### What this task involves
Your task is to retype, exactly and without pictures, the line holding "RV1: 10k (GND, SRC, wiper" and each line that follows it to the end of the entries.

=-=-=

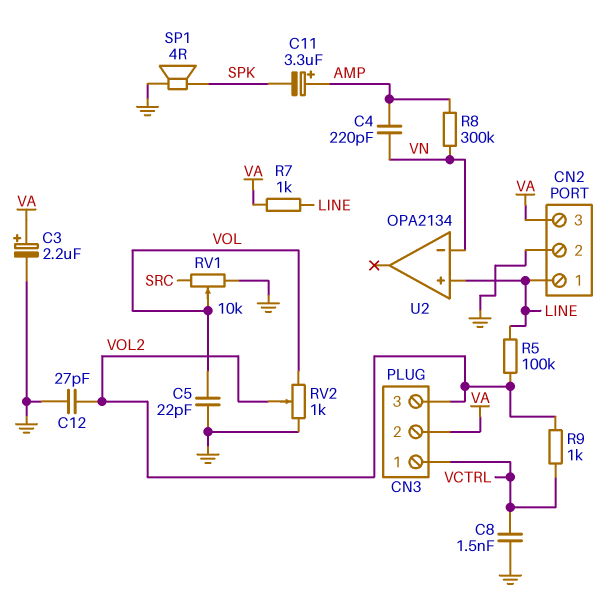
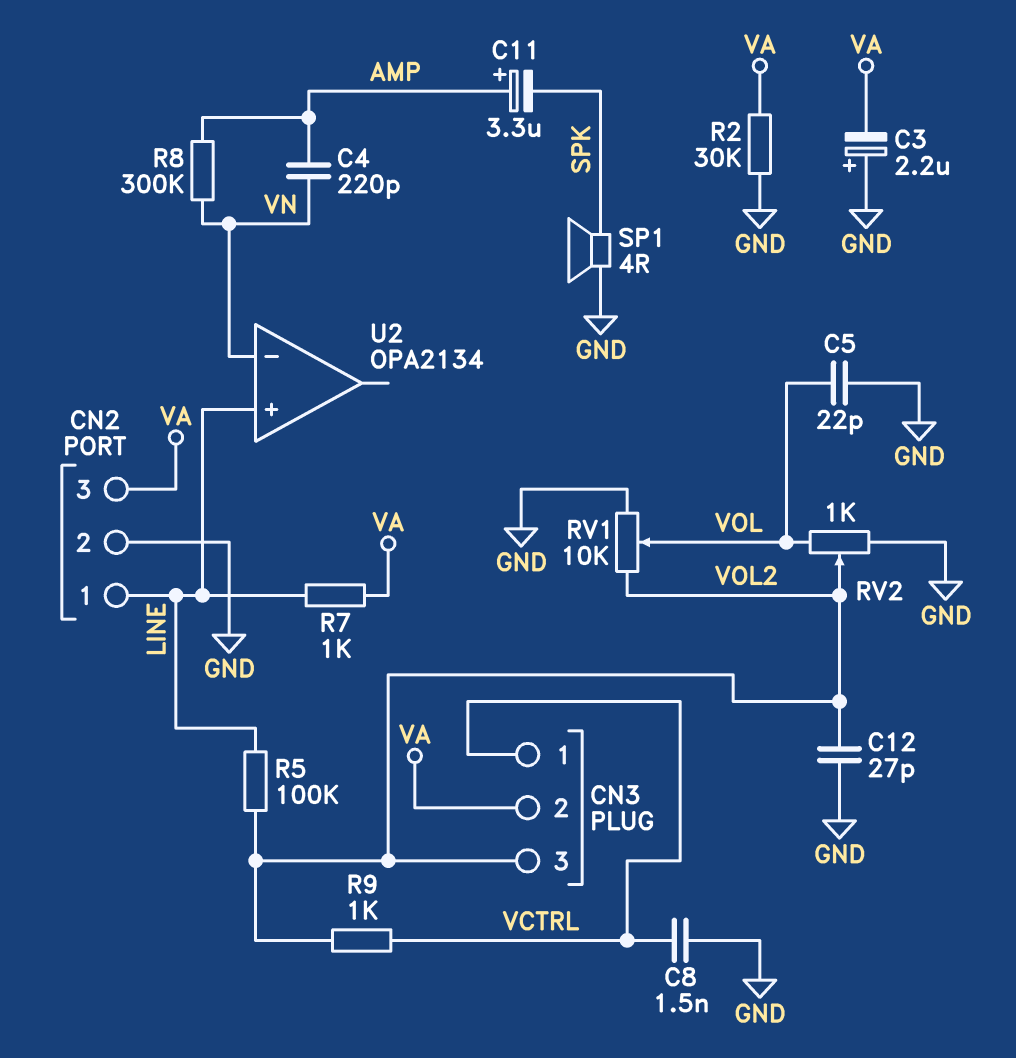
C3: 2.2uF (plus VA, minus GND) -> 2.2uF (plus GND, minus VA)
R2: none -> 30k (GND, VA)
RV1: 10k (GND, SRC, wiper VOL) -> 10k (GND, VOL2, wiper VOL)

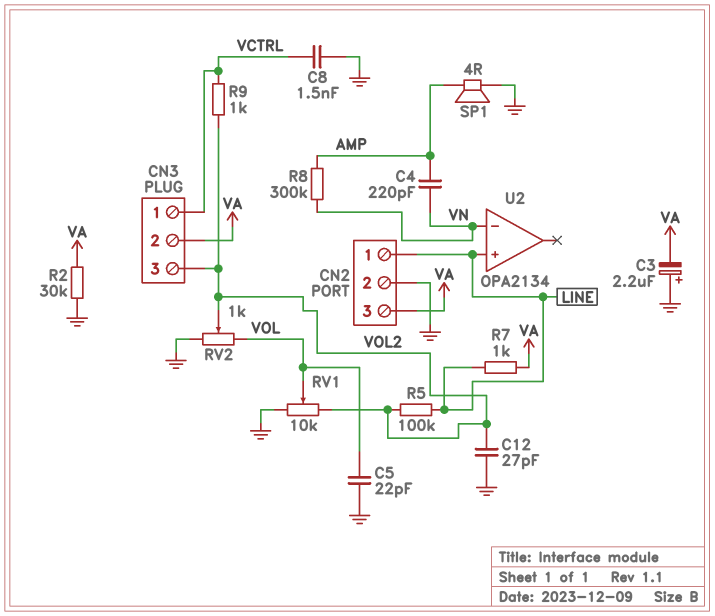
C11: 3.3uF (plus AMP, minus SPK) -> none
SP1: speaker 4R (GND, SPK) -> speaker 4R (AMP, GND)

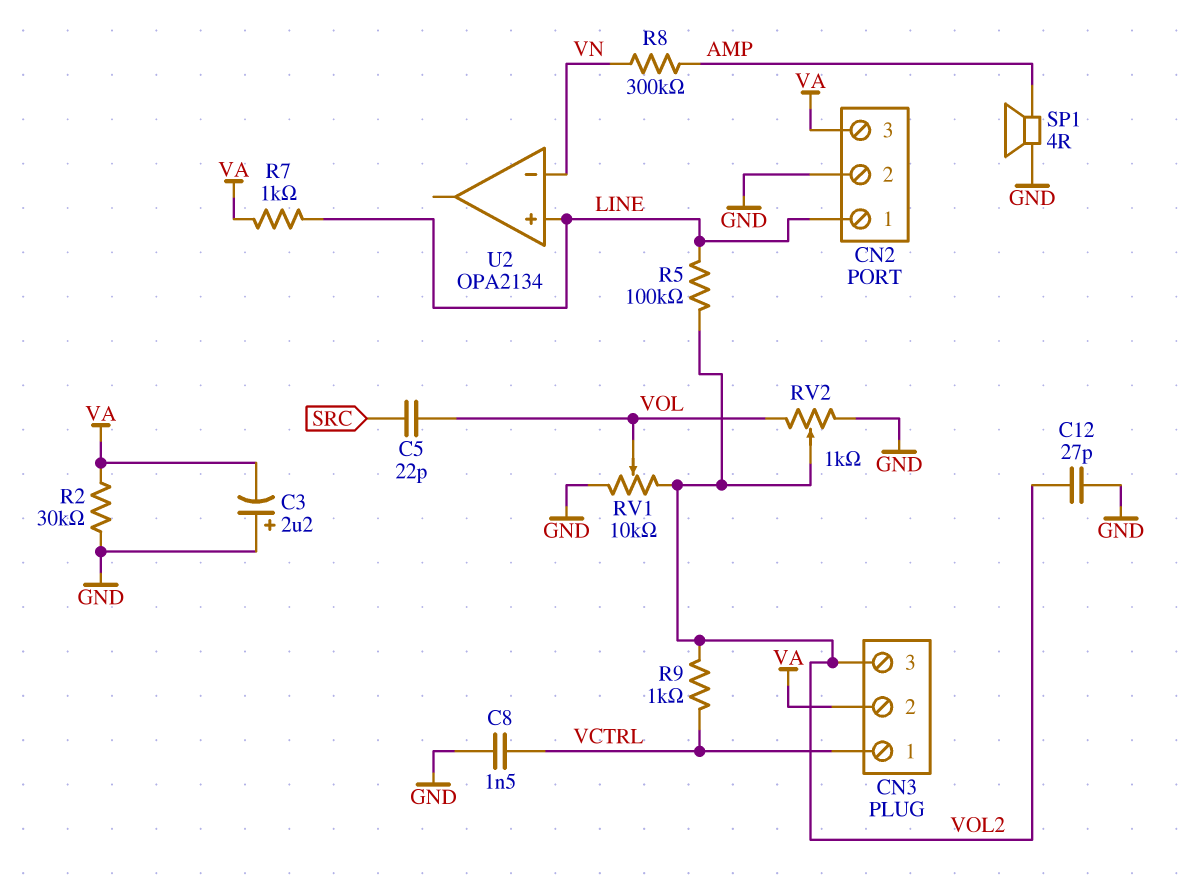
C4: 220pF (AMP, VN) -> none
C5: 22pF (GND, VOL) -> 22pF (SRC, VOL)

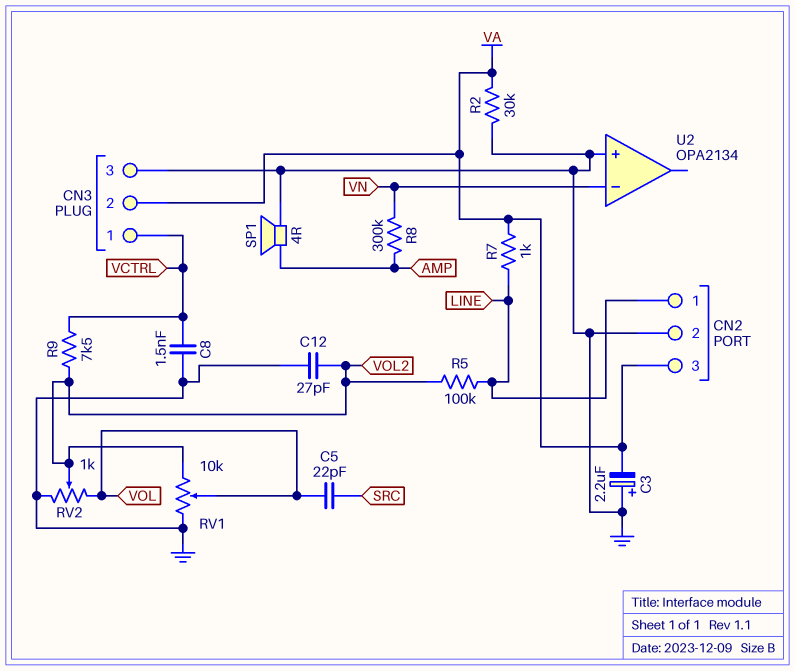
CN3 pin 3: VOL2 -> GND
R9: 1k (VCTRL, VOL2) -> 7.5k (VCTRL, VOL2)
U2 pin in+: LINE -> GND

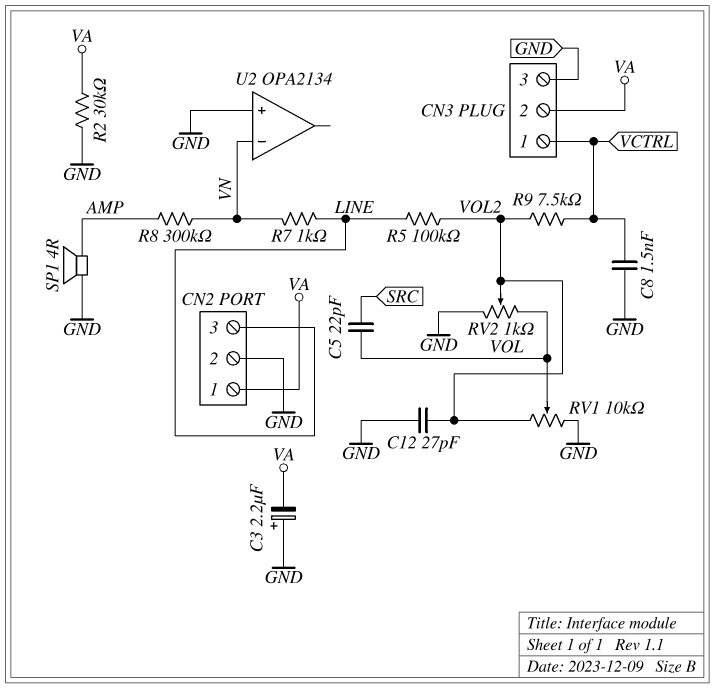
CN2 pin 1: LINE -> VA
CN2 pin 3: VA -> LINE
R7: 1k (LINE, VA) -> 1k (LINE, VN)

=-=-=

### Expected answer
RV1: 10k (GND, SRC, wiper VOL) -> 10k (GND, VOL2, wiper VOL)

C11: 3.3uF (plus AMP, minus SPK) -> none
SP1: speaker 4R (GND, SPK) -> speaker 4R (AMP, GND)

C4: 220pF (AMP, VN) -> none
C5: 22pF (GND, VOL) -> 22pF (SRC, VOL)

CN3 pin 3: VOL2 -> GND
R9: 1k (VCTRL, VOL2) -> 7.5k (VCTRL, VOL2)
U2 pin in+: LINE -> GND

CN2 pin 1: LINE -> VA
CN2 pin 3: VA -> LINE
R7: 1k (LINE, VA) -> 1k (LINE, VN)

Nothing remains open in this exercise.